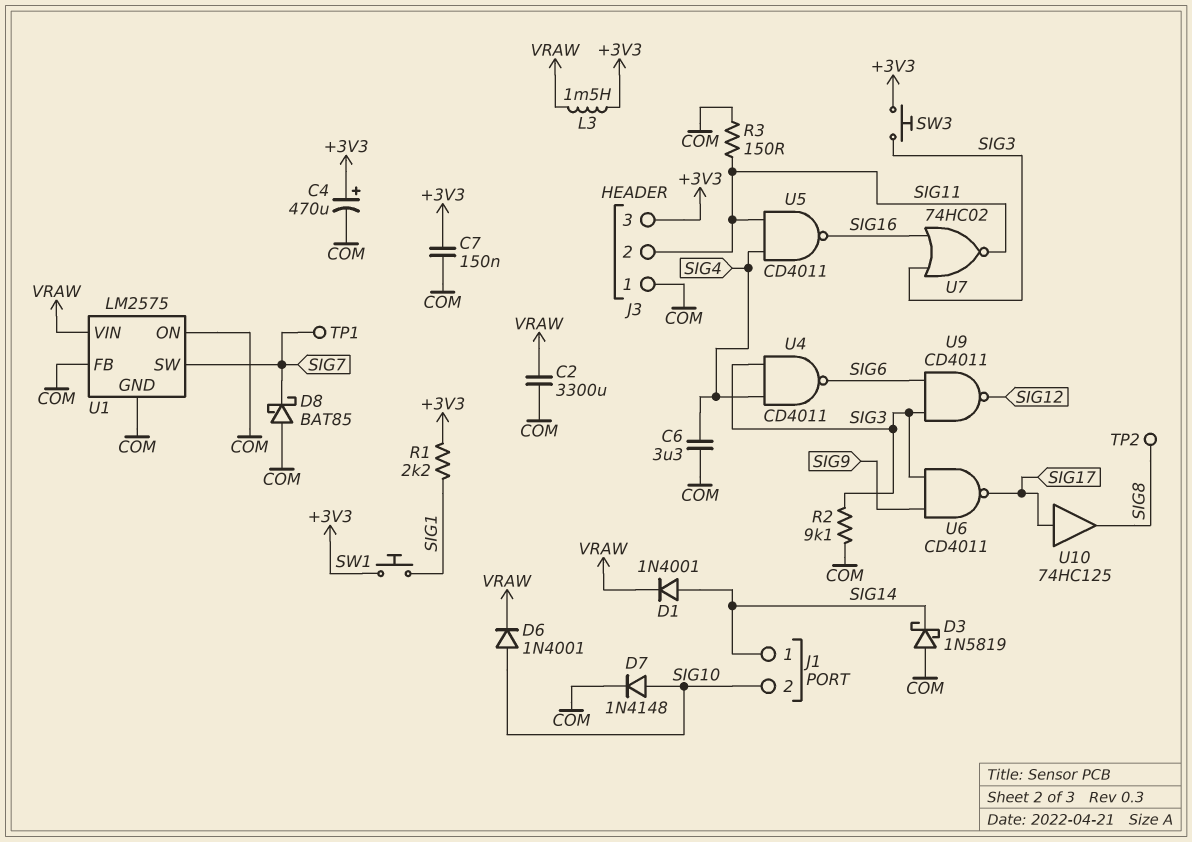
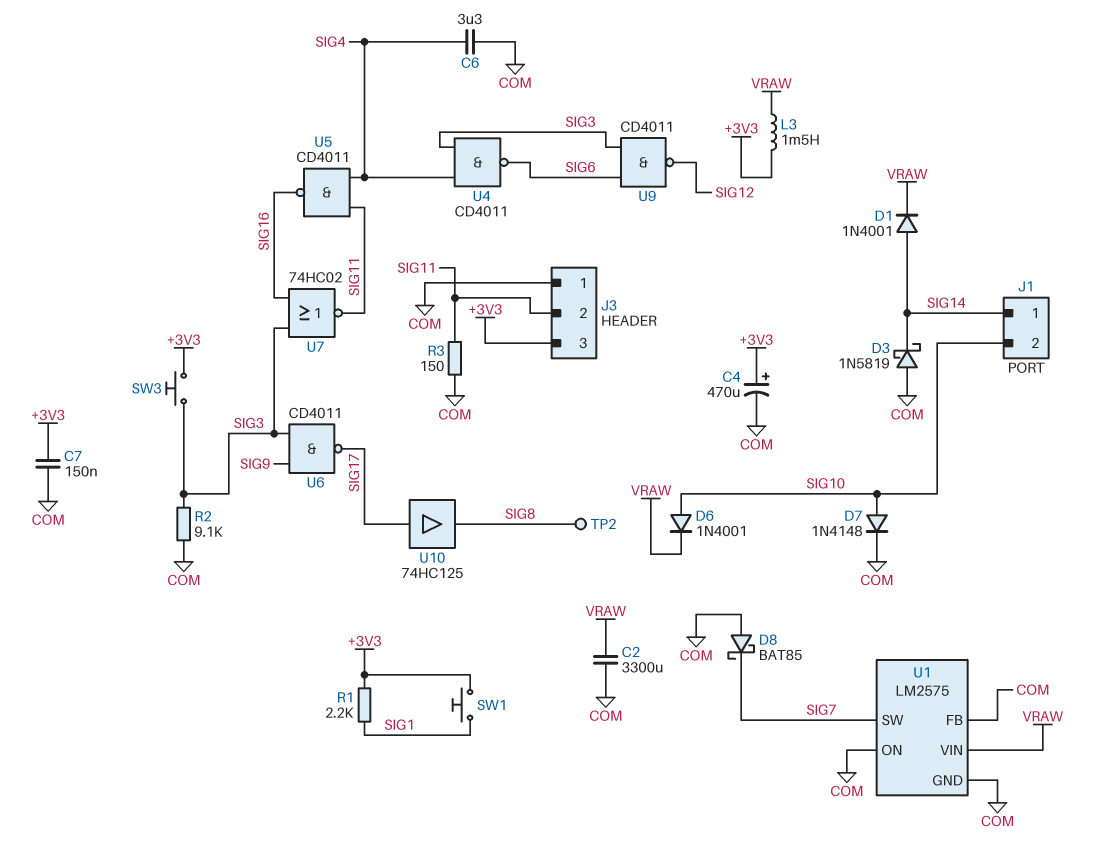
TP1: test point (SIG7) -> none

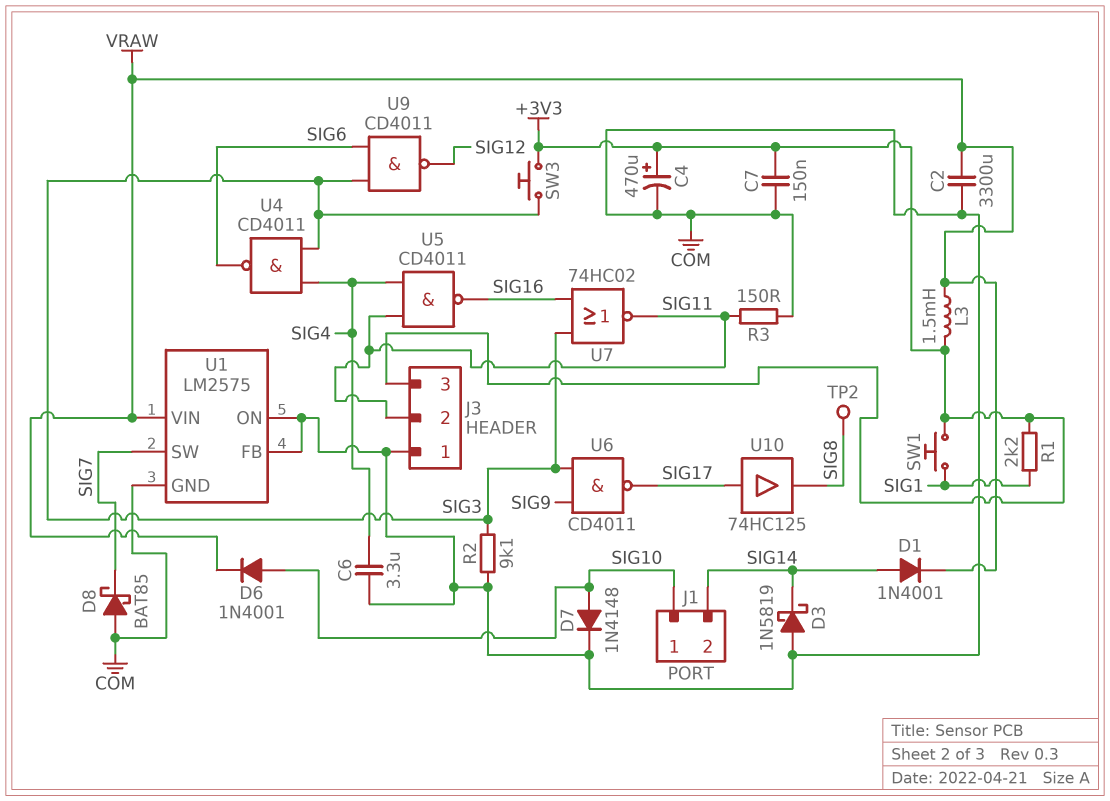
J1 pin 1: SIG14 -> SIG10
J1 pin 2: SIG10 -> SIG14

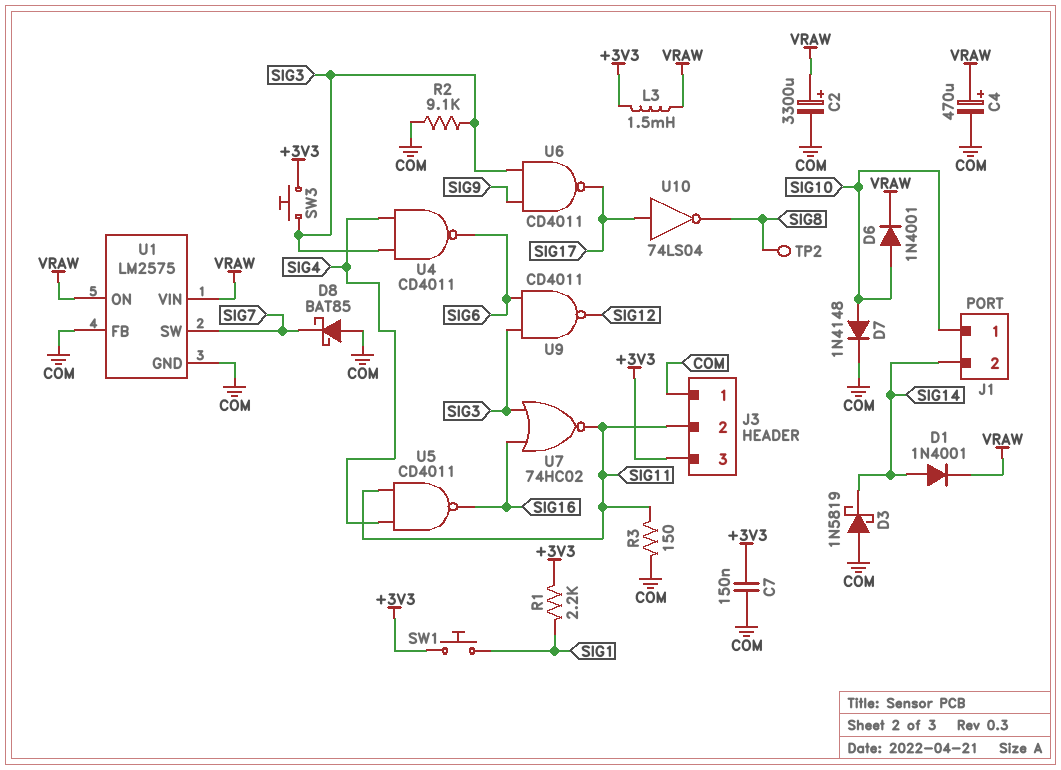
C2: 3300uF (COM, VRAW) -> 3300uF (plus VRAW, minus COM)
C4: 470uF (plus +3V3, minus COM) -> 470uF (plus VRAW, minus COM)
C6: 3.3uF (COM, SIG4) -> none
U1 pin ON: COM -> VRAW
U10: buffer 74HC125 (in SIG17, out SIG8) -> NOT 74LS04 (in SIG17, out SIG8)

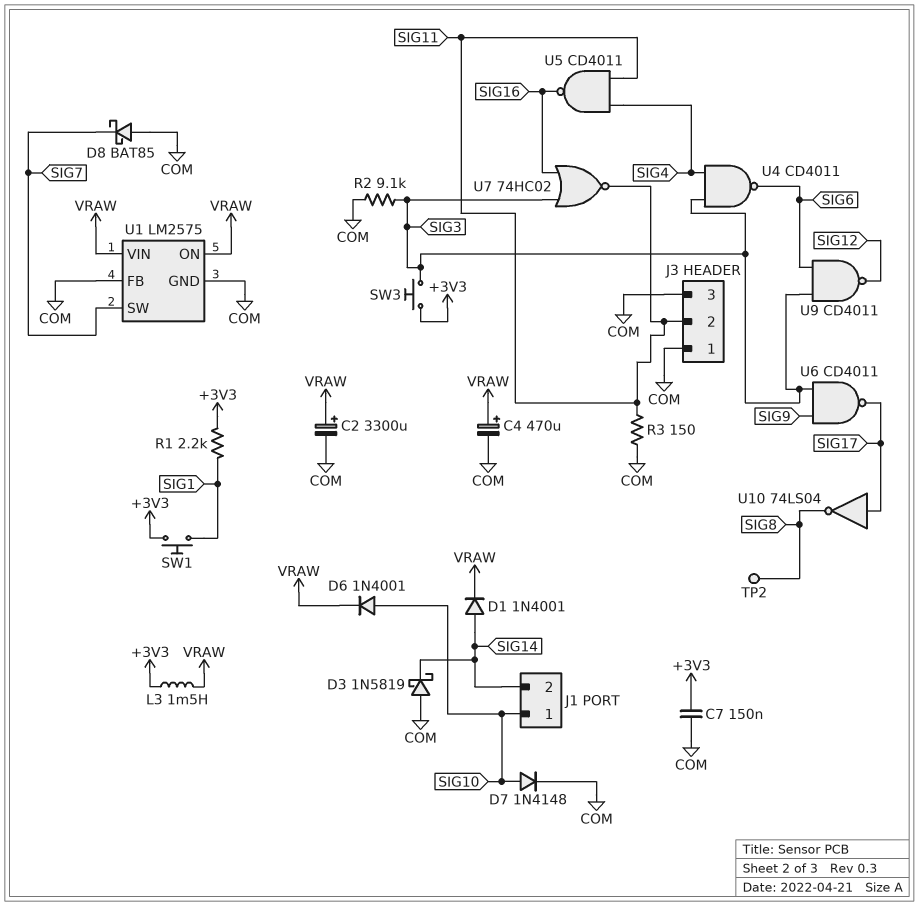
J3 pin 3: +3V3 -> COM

- - - -

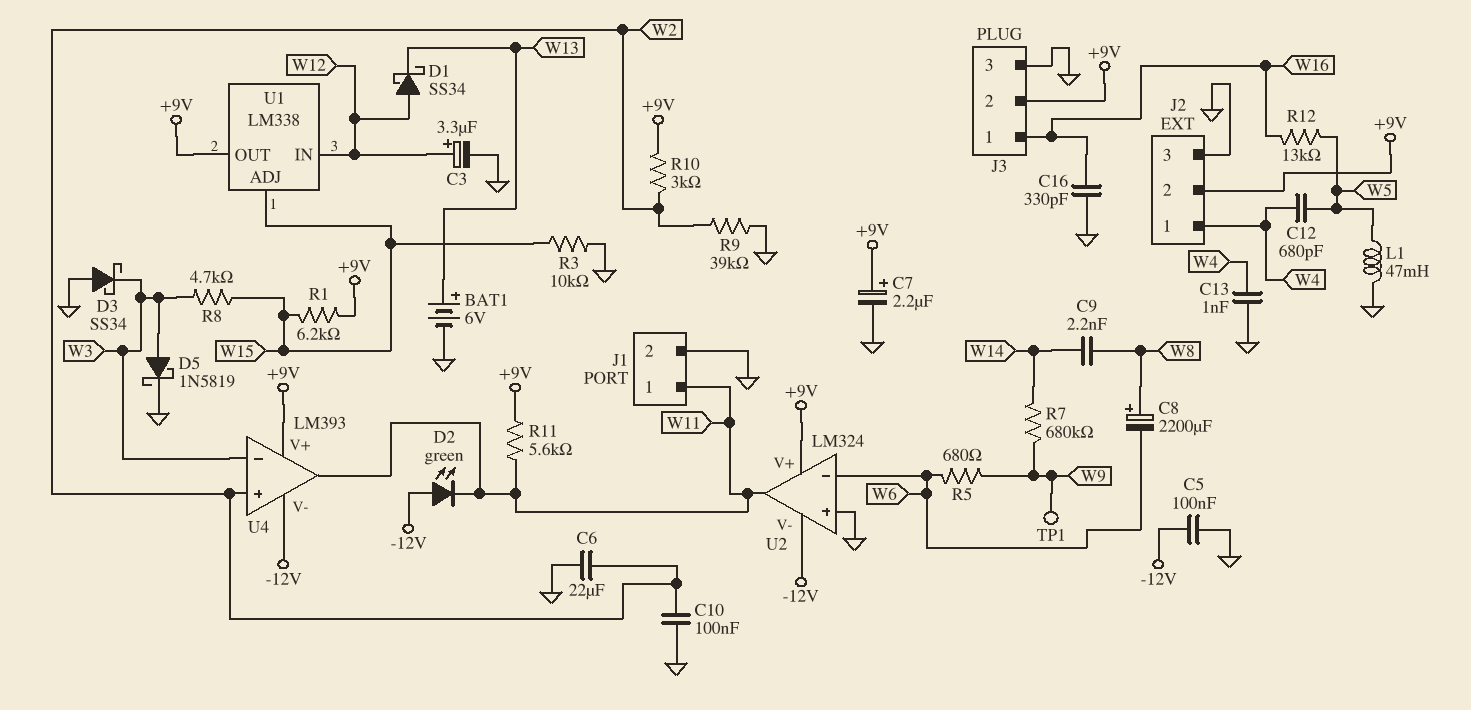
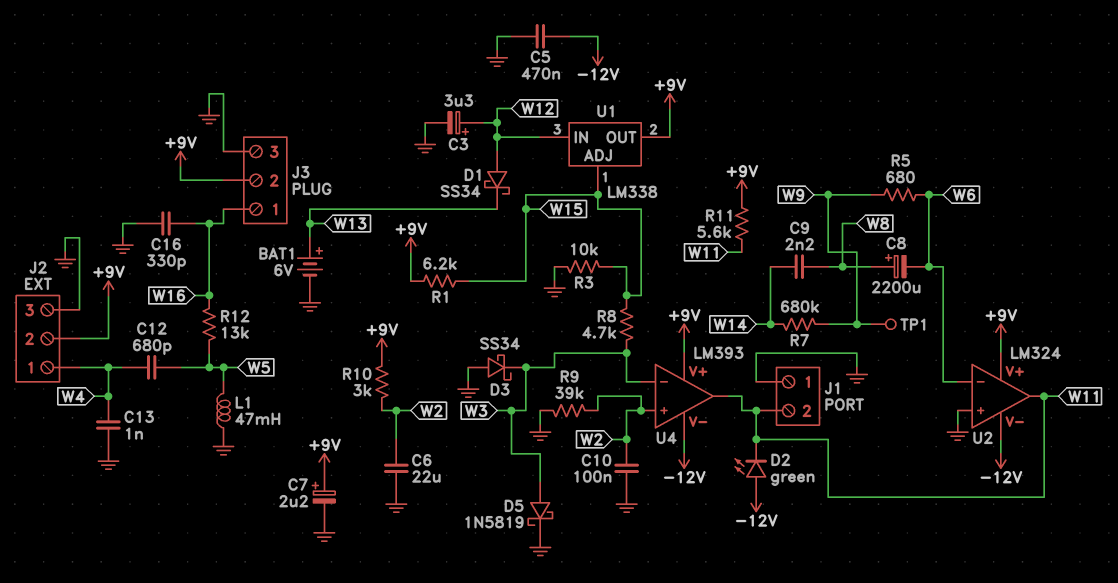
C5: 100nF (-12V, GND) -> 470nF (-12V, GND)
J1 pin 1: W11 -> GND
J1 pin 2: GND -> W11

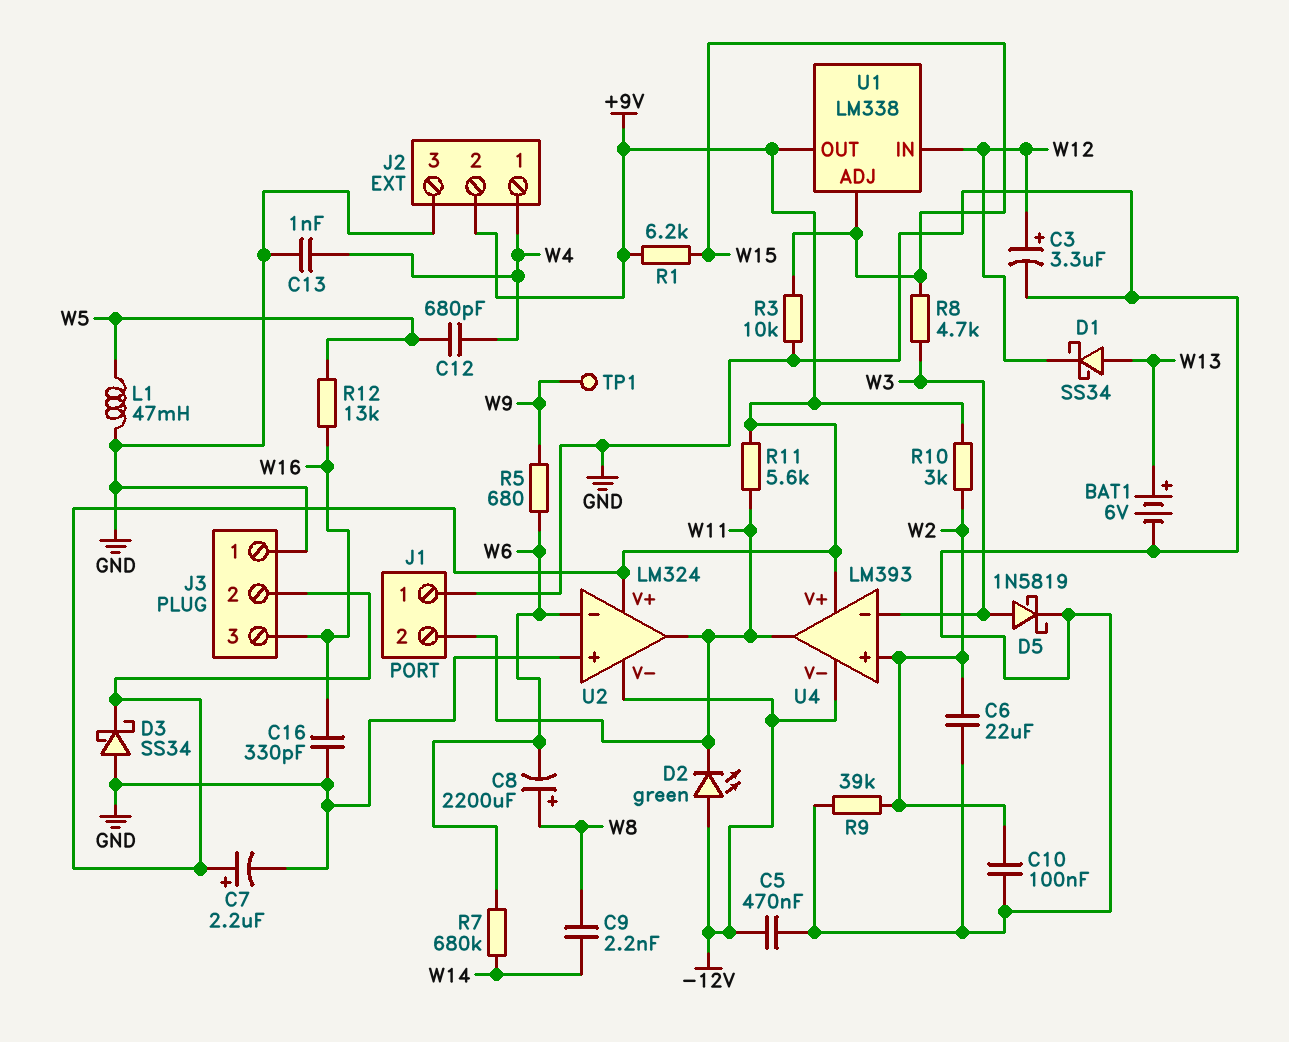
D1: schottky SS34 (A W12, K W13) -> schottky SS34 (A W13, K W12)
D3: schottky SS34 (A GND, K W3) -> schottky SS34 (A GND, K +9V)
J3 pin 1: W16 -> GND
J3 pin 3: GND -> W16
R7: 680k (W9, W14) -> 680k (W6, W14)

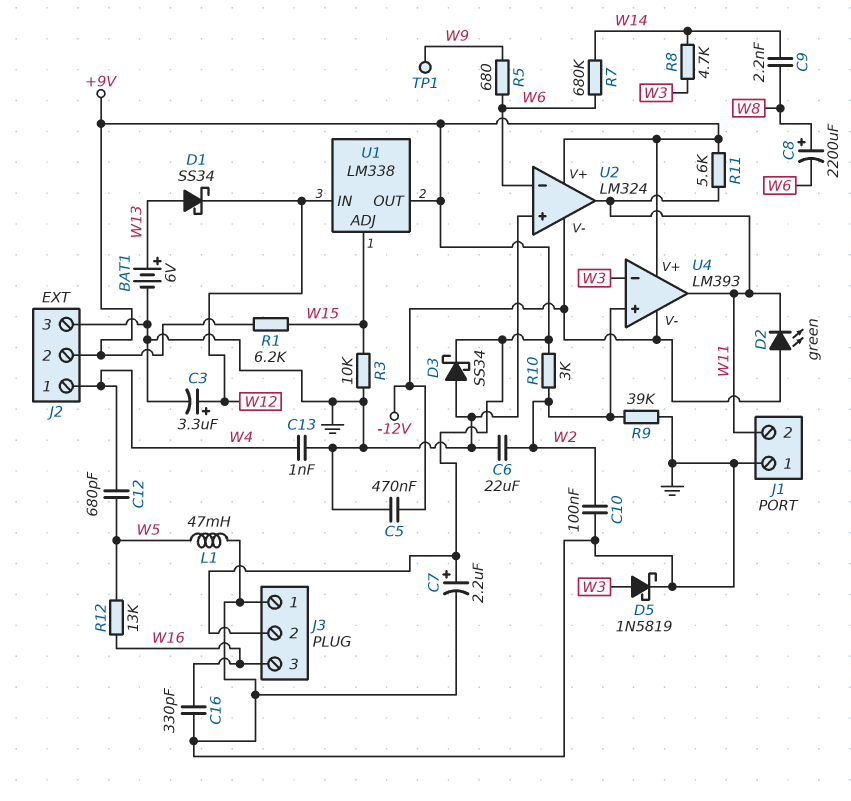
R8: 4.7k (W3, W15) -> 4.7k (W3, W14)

- - - -

Task details
Scan the records above for the word "schottky". Copy each line that has it.

Exercise solution
D1: schottky SS34 (A W12, K W13) -> schottky SS34 (A W13, K W12)
D3: schottky SS34 (A GND, K W3) -> schottky SS34 (A GND, K +9V)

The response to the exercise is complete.